##### Entries provided

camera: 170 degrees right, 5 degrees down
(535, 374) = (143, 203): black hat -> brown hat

##########
##### Entries provided

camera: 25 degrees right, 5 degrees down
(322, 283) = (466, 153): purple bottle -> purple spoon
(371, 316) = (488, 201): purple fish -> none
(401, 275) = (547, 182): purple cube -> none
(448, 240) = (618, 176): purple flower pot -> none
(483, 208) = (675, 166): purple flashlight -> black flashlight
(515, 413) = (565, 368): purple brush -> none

##########

Task directions:
In the material above, locate the line containing "(322, 283) = (466, 153): purple" and the line containing "(515, 413) = (565, 368): purple brush -> none". Transcribe exactly those two lines and every line between them, and nothing more.

Exercise output:
(322, 283) = (466, 153): purple bottle -> purple spoon
(371, 316) = (488, 201): purple fish -> none
(401, 275) = (547, 182): purple cube -> none
(448, 240) = (618, 176): purple flower pot -> none
(483, 208) = (675, 166): purple flashlight -> black flashlight
(515, 413) = (565, 368): purple brush -> none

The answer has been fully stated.